**Work instruction**
Once the line containing "replace | avión" is found in the records below, return it and each following line exactly, up to and including the line containing "(amarillo) | (487", and nothing else.
══ Records provided ══
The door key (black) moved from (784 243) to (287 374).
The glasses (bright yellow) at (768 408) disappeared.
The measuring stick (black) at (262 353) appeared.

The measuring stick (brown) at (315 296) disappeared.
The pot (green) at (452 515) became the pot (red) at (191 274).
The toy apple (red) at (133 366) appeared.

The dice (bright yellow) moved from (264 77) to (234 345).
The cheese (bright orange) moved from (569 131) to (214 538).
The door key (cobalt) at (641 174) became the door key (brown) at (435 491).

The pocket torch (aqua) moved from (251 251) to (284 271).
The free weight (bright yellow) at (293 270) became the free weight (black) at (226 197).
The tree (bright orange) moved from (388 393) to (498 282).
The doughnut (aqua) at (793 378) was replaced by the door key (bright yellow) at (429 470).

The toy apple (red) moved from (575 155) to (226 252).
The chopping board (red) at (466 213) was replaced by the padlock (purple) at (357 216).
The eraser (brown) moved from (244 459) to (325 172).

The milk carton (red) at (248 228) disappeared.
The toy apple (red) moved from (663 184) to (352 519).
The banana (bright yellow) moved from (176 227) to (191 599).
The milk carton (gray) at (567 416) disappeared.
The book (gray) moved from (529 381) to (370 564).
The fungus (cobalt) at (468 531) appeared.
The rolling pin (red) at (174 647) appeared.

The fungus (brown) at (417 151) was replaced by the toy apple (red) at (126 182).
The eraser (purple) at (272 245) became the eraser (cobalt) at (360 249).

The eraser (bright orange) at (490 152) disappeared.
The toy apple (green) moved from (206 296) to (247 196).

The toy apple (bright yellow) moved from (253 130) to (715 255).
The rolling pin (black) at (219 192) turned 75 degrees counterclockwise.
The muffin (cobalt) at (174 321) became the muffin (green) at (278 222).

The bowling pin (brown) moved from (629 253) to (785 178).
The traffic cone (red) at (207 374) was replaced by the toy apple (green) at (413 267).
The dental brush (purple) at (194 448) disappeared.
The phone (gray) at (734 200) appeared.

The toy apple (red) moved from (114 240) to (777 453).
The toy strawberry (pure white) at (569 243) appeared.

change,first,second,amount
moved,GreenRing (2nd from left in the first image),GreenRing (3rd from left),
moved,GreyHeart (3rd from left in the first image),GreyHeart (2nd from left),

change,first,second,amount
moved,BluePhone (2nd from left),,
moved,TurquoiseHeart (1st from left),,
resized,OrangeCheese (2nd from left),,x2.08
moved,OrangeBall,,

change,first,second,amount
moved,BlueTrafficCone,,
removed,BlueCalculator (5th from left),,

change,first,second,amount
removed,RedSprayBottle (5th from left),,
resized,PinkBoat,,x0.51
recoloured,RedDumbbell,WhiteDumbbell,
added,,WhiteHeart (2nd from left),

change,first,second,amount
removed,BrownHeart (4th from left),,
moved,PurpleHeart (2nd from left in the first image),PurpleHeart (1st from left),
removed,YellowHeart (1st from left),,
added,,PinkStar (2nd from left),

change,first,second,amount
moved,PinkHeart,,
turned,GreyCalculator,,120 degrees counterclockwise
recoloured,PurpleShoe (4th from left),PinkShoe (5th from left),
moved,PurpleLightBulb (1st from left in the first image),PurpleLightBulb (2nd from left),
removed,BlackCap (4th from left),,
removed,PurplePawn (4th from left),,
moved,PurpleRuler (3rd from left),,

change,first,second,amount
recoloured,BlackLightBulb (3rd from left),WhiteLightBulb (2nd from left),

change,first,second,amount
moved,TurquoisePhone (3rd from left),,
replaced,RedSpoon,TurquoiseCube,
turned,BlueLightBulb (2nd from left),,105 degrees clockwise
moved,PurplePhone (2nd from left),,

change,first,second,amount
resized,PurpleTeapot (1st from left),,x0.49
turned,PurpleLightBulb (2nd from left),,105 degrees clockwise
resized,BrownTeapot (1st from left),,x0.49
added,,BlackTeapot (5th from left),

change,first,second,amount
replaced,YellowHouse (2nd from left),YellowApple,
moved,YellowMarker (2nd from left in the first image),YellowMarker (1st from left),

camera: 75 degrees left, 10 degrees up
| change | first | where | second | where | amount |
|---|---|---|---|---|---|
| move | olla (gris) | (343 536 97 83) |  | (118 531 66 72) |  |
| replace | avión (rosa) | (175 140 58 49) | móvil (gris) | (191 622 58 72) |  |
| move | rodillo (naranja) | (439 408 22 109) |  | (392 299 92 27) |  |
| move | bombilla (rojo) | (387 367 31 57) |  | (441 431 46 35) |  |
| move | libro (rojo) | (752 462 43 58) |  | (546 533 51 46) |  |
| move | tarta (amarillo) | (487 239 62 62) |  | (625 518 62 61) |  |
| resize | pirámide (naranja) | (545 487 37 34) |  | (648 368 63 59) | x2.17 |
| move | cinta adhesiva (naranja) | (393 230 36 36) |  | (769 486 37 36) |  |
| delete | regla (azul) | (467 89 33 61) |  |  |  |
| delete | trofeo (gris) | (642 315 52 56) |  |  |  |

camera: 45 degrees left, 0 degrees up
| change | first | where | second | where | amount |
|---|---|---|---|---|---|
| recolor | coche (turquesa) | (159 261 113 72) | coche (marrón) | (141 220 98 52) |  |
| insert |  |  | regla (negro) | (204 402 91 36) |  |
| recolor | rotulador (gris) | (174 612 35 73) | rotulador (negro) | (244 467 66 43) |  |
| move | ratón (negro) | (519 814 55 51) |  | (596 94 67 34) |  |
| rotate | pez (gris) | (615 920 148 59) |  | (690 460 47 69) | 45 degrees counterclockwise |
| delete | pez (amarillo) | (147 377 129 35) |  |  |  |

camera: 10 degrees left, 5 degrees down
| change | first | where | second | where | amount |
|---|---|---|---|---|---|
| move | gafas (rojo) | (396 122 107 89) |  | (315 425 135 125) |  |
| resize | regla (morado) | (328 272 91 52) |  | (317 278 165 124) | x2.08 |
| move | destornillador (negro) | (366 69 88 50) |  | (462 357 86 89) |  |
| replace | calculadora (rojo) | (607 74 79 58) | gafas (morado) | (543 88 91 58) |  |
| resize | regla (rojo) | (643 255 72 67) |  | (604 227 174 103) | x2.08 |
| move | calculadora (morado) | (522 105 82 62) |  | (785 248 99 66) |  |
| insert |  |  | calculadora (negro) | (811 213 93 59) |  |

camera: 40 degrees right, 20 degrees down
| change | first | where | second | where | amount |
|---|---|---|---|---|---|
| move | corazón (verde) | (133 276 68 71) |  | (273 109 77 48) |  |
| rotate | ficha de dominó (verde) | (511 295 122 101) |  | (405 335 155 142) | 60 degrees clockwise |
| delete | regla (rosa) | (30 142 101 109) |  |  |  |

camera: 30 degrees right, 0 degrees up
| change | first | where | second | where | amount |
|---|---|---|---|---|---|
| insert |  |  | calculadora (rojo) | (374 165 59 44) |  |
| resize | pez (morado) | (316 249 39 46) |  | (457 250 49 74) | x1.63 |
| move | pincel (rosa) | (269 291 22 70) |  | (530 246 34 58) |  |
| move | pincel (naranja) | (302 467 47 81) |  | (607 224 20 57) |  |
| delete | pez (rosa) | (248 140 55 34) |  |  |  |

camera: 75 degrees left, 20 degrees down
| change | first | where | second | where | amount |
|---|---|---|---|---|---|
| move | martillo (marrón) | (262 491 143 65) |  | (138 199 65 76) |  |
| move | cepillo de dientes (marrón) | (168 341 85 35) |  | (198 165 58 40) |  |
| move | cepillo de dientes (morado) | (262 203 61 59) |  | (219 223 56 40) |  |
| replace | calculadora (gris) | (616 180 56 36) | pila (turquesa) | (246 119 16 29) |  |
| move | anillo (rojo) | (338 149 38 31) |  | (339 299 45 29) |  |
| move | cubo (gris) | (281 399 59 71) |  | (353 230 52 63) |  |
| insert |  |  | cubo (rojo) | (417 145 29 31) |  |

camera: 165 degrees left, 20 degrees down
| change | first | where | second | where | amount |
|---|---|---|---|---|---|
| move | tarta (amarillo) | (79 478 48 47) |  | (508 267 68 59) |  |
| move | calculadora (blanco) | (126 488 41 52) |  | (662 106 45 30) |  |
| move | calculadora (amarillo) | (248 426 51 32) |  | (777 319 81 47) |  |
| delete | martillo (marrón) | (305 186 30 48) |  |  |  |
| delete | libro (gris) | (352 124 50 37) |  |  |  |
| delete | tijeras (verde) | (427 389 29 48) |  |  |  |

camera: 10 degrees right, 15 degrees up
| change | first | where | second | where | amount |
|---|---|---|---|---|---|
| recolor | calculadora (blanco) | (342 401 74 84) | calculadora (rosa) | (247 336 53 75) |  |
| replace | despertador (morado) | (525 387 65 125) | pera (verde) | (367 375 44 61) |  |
═══
**Response to the exercise**
| replace | avión (rosa) | (175 140 58 49) | móvil (gris) | (191 622 58 72) |  |
| move | rodillo (naranja) | (439 408 22 109) |  | (392 299 92 27) |  |
| move | bombilla (rojo) | (387 367 31 57) |  | (441 431 46 35) |  |
| move | libro (rojo) | (752 462 43 58) |  | (546 533 51 46) |  |
| move | tarta (amarillo) | (487 239 62 62) |  | (625 518 62 61) |  |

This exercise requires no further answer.